Exercise prompt -
Output each record verbatim, with pictures left out.

++++ Information given ++++

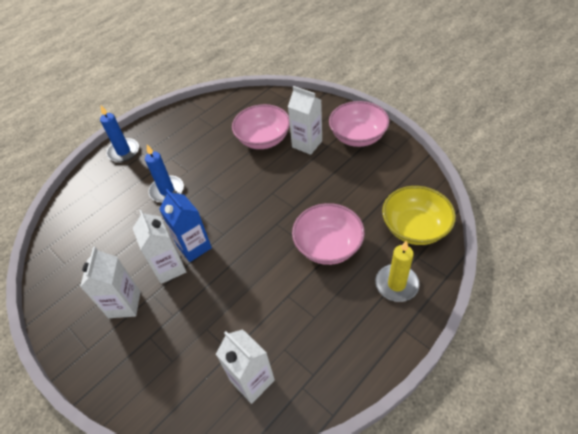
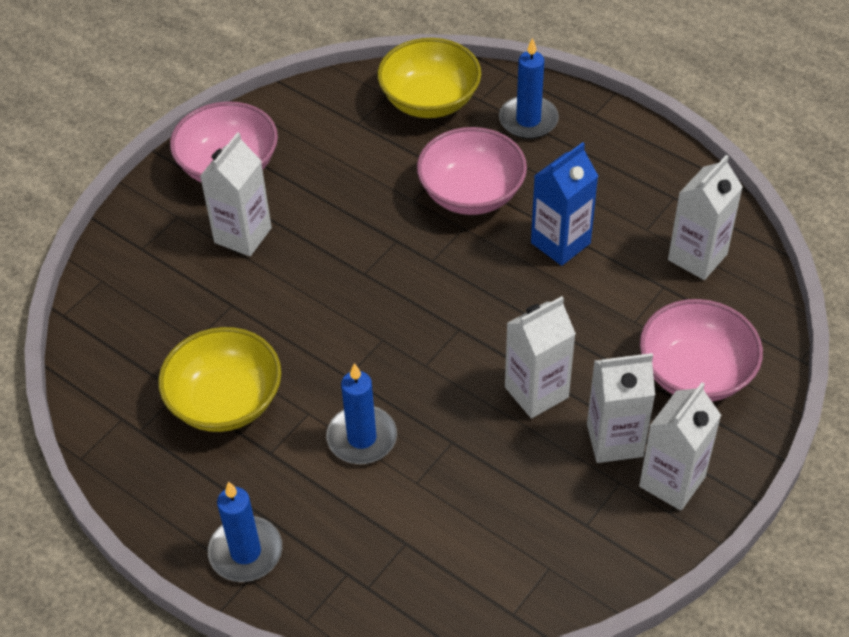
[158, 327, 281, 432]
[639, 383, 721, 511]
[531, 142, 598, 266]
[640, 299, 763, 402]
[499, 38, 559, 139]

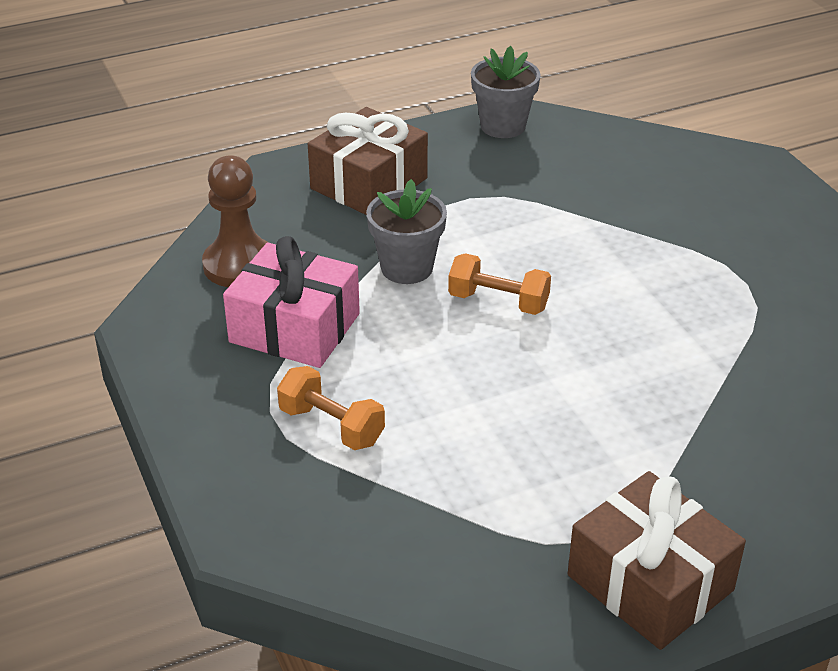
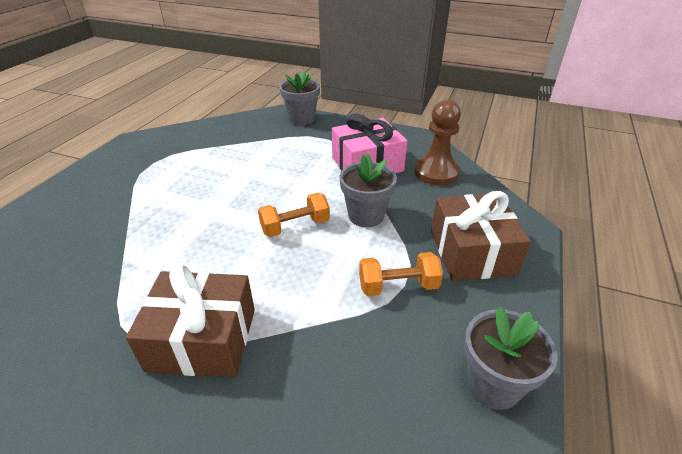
[279, 71, 320, 125]
[359, 252, 443, 296]
[126, 264, 255, 378]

++++

Output of the task -
[158, 327, 281, 432]
[639, 383, 721, 511]
[531, 142, 598, 266]
[640, 299, 763, 402]
[499, 38, 559, 139]

[279, 71, 320, 125]
[359, 252, 443, 296]
[126, 264, 255, 378]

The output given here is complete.